### ASSIGNED TASK
Every line of the entries below that carries the string "TICK" should be copied.

Difference listings
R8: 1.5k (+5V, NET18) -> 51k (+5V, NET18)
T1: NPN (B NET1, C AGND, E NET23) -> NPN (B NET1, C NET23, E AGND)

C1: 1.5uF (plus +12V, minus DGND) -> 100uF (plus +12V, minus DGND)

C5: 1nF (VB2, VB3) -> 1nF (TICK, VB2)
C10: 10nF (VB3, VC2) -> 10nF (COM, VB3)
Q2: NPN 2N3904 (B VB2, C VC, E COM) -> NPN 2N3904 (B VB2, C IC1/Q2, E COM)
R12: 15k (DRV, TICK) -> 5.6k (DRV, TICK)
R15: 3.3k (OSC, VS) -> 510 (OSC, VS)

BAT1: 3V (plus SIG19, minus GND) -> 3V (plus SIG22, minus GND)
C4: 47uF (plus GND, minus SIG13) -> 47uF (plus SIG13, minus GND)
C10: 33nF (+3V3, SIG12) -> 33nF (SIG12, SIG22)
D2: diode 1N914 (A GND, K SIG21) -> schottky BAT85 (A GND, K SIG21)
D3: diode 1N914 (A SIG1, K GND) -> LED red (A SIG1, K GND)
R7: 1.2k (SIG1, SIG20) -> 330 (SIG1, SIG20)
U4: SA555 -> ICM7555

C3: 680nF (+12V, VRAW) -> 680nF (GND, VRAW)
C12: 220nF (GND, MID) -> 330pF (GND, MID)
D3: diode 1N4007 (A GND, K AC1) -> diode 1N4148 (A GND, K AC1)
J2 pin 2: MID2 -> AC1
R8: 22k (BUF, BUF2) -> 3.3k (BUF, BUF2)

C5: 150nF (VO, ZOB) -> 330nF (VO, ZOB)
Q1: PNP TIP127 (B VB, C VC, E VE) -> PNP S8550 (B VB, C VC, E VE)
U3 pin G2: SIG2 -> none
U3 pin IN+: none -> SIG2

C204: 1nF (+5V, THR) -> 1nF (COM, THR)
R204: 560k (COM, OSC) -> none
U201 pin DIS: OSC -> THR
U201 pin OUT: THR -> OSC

### YOUR SOLUTION
C5: 1nF (VB2, VB3) -> 1nF (TICK, VB2)
R12: 15k (DRV, TICK) -> 5.6k (DRV, TICK)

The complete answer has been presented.